- **Your objective**:
Set the entries down again exactly; none may be skipped.

------ Task input ------

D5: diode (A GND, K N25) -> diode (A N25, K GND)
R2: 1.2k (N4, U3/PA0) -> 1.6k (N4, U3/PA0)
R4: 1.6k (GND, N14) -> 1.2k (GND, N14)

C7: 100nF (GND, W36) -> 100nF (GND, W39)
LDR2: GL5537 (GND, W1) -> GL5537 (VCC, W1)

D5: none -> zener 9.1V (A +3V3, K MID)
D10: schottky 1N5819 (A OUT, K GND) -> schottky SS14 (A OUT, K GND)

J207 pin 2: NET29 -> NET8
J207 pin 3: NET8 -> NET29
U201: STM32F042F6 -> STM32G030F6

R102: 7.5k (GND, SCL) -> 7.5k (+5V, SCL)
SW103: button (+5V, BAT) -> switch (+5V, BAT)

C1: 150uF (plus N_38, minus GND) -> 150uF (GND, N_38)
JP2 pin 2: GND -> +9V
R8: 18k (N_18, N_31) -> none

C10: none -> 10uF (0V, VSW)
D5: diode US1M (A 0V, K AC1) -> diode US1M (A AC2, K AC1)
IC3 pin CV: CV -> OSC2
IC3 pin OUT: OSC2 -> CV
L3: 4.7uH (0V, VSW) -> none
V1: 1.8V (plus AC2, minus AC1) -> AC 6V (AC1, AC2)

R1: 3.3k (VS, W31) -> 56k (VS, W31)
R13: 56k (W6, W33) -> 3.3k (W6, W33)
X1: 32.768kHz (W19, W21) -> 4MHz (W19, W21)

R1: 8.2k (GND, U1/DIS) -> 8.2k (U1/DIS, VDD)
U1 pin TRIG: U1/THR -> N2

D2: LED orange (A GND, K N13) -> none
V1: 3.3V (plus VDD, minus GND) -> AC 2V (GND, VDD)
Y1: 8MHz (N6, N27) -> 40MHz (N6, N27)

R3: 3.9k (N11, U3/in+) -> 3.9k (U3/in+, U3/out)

------

- **Task result**:
D5: diode (A GND, K N25) -> diode (A N25, K GND)
R2: 1.2k (N4, U3/PA0) -> 1.6k (N4, U3/PA0)
R4: 1.6k (GND, N14) -> 1.2k (GND, N14)

C7: 100nF (GND, W36) -> 100nF (GND, W39)
LDR2: GL5537 (GND, W1) -> GL5537 (VCC, W1)

D5: none -> zener 9.1V (A +3V3, K MID)
D10: schottky 1N5819 (A OUT, K GND) -> schottky SS14 (A OUT, K GND)

J207 pin 2: NET29 -> NET8
J207 pin 3: NET8 -> NET29
U201: STM32F042F6 -> STM32G030F6

R102: 7.5k (GND, SCL) -> 7.5k (+5V, SCL)
SW103: button (+5V, BAT) -> switch (+5V, BAT)

C1: 150uF (plus N_38, minus GND) -> 150uF (GND, N_38)
JP2 pin 2: GND -> +9V
R8: 18k (N_18, N_31) -> none

C10: none -> 10uF (0V, VSW)
D5: diode US1M (A 0V, K AC1) -> diode US1M (A AC2, K AC1)
IC3 pin CV: CV -> OSC2
IC3 pin OUT: OSC2 -> CV
L3: 4.7uH (0V, VSW) -> none
V1: 1.8V (plus AC2, minus AC1) -> AC 6V (AC1, AC2)

R1: 3.3k (VS, W31) -> 56k (VS, W31)
R13: 56k (W6, W33) -> 3.3k (W6, W33)
X1: 32.768kHz (W19, W21) -> 4MHz (W19, W21)

R1: 8.2k (GND, U1/DIS) -> 8.2k (U1/DIS, VDD)
U1 pin TRIG: U1/THR -> N2

D2: LED orange (A GND, K N13) -> none
V1: 3.3V (plus VDD, minus GND) -> AC 2V (GND, VDD)
Y1: 8MHz (N6, N27) -> 40MHz (N6, N27)

R3: 3.9k (N11, U3/in+) -> 3.9k (U3/in+, U3/out)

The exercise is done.